» **REQUIREMENT**
What must be returned is the number of lines in the records holding the word "tile", with no other text.

Content starts

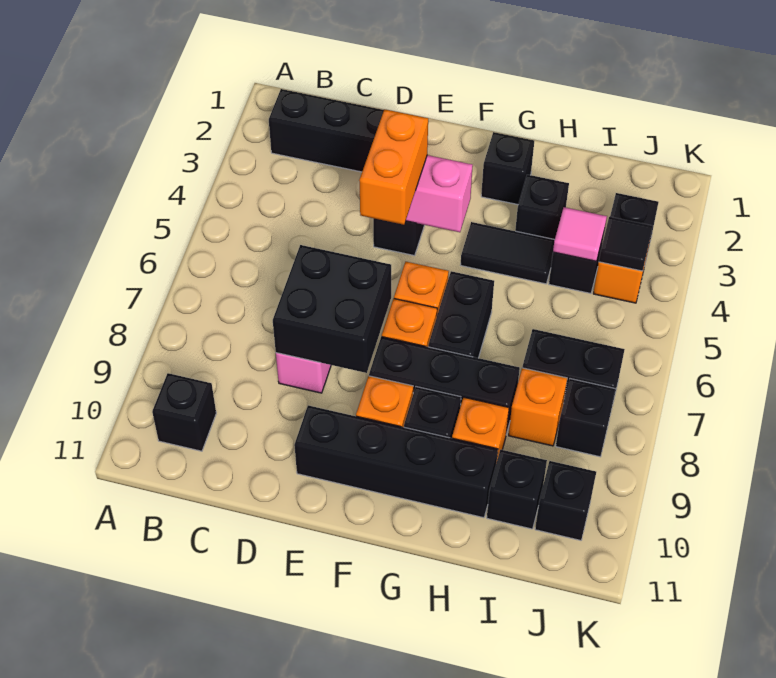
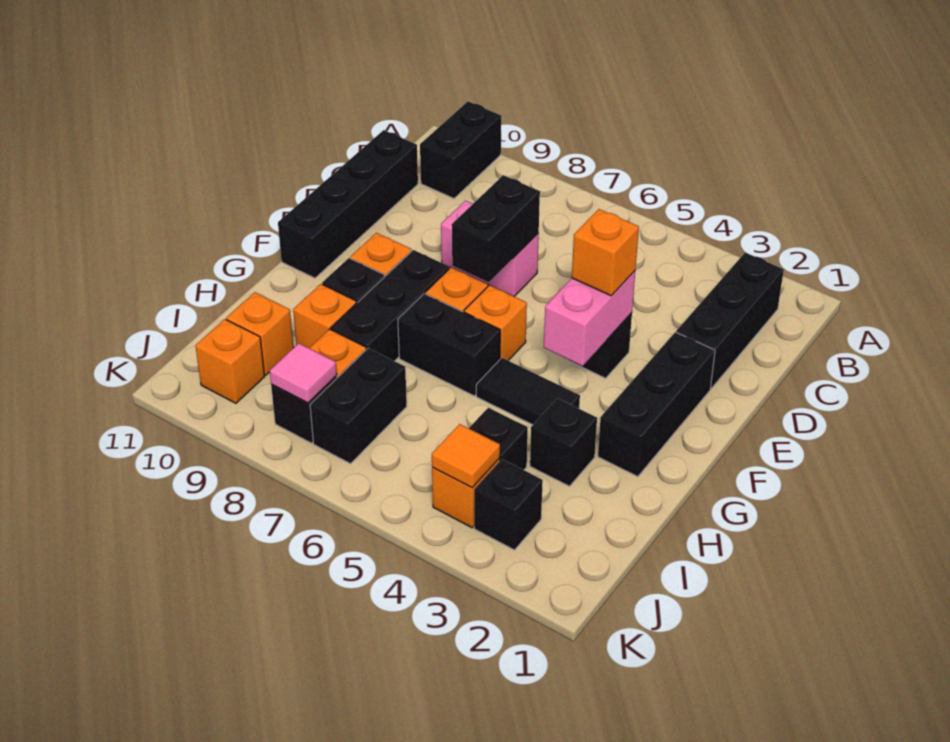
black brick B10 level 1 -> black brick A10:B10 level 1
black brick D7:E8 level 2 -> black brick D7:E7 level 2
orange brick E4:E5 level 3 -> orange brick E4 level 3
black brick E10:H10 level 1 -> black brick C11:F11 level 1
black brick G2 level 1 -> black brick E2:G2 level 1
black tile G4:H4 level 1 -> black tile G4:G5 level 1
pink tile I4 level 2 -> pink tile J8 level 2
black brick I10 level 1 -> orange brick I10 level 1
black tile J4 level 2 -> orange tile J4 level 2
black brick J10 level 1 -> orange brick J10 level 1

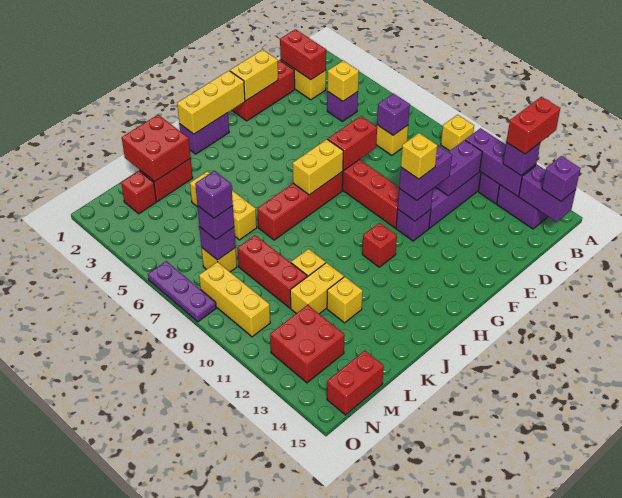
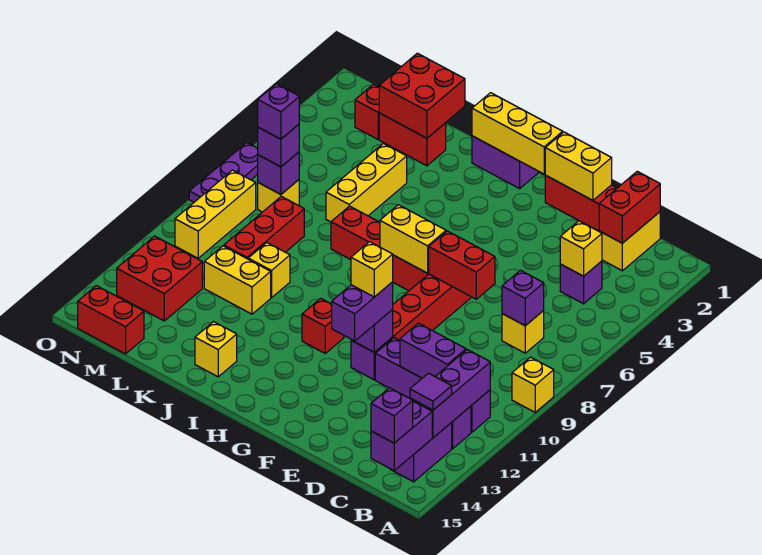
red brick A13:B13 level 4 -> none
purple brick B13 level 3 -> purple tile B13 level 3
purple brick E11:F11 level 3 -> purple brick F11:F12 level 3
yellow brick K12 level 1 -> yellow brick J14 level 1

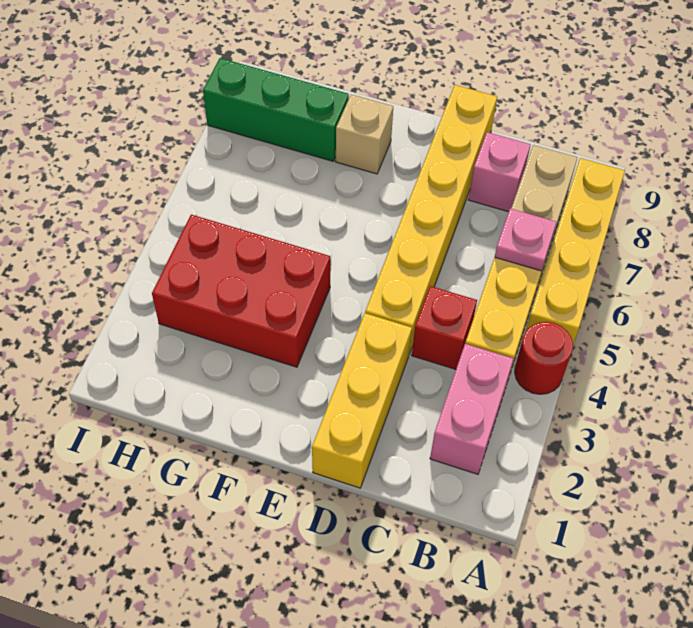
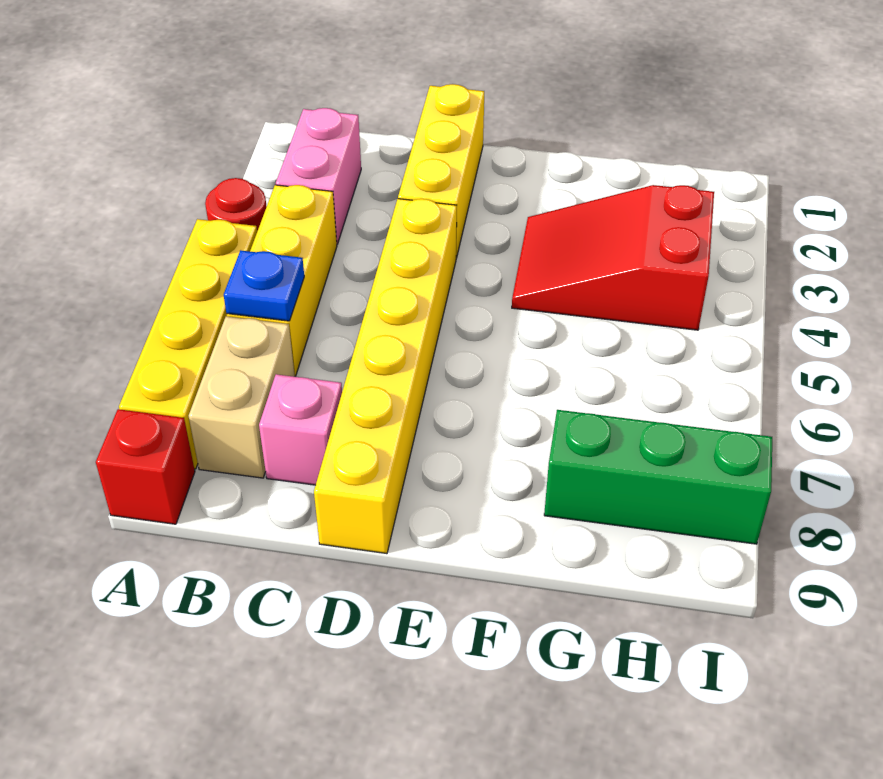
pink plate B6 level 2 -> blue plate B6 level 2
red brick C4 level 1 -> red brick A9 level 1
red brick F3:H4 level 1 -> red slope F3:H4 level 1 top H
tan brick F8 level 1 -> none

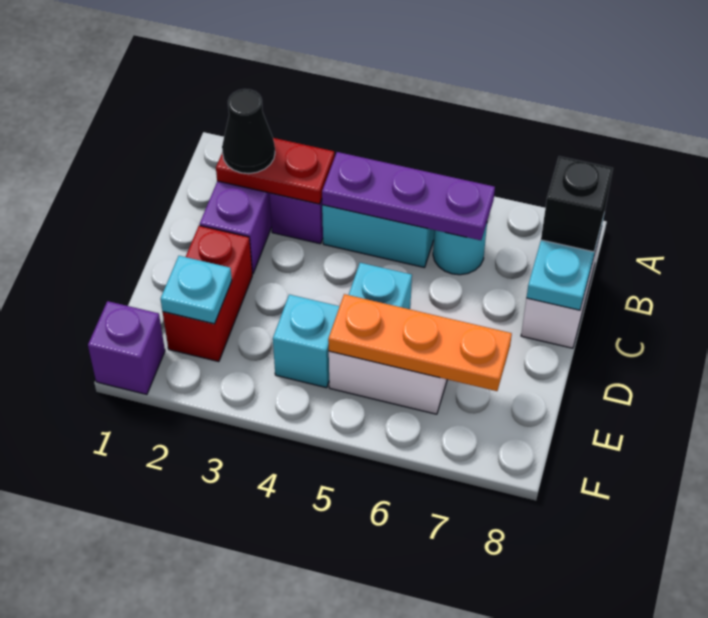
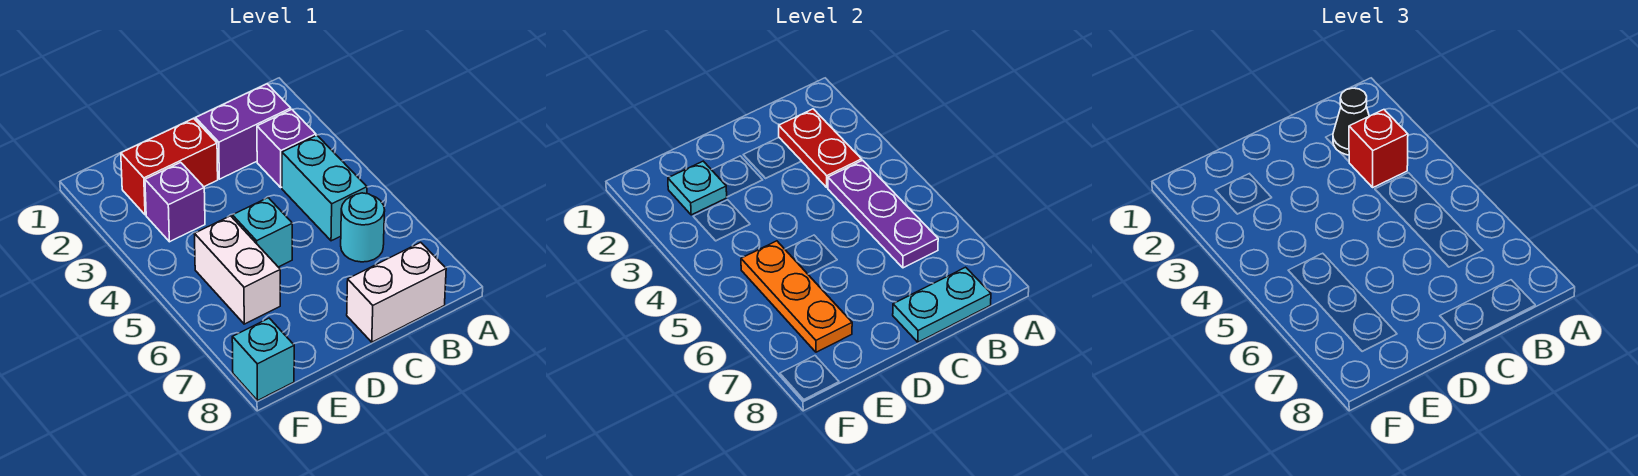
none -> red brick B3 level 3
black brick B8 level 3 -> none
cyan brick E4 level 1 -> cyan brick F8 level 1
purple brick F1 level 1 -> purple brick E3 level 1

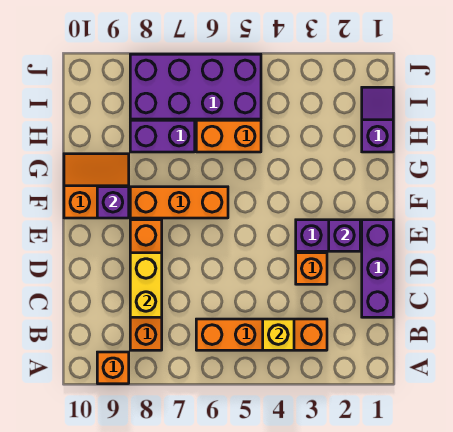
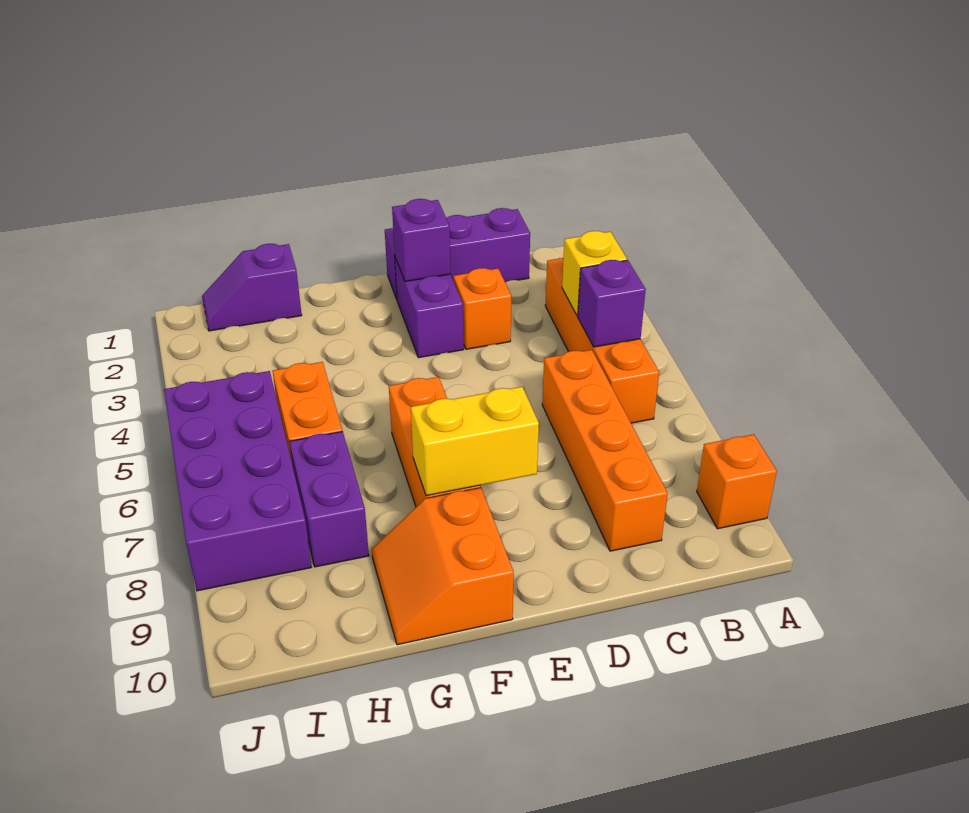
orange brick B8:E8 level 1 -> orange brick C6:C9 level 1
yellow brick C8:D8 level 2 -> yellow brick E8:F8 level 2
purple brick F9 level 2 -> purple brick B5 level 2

Content ends

» **ANSWER TO THIS TASK**
4